◆ Records supplied
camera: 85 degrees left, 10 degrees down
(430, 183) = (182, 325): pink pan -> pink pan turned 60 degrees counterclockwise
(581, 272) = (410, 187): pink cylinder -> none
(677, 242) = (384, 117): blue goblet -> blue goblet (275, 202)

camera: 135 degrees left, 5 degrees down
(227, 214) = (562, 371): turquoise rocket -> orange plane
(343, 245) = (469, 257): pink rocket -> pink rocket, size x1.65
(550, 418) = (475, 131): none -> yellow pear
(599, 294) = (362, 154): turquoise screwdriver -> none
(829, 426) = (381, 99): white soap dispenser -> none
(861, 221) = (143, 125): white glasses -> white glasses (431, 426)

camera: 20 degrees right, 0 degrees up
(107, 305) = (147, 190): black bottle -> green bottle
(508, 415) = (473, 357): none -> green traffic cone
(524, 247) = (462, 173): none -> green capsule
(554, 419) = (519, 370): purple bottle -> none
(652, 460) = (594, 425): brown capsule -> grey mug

◆ Exercise details
Retype the entries word for word.

◆ Solved exercise
camera: 85 degrees left, 10 degrees down
(430, 183) = (182, 325): pink pan -> pink pan turned 60 degrees counterclockwise
(581, 272) = (410, 187): pink cylinder -> none
(677, 242) = (384, 117): blue goblet -> blue goblet (275, 202)

camera: 135 degrees left, 5 degrees down
(227, 214) = (562, 371): turquoise rocket -> orange plane
(343, 245) = (469, 257): pink rocket -> pink rocket, size x1.65
(550, 418) = (475, 131): none -> yellow pear
(599, 294) = (362, 154): turquoise screwdriver -> none
(829, 426) = (381, 99): white soap dispenser -> none
(861, 221) = (143, 125): white glasses -> white glasses (431, 426)

camera: 20 degrees right, 0 degrees up
(107, 305) = (147, 190): black bottle -> green bottle
(508, 415) = (473, 357): none -> green traffic cone
(524, 247) = (462, 173): none -> green capsule
(554, 419) = (519, 370): purple bottle -> none
(652, 460) = (594, 425): brown capsule -> grey mug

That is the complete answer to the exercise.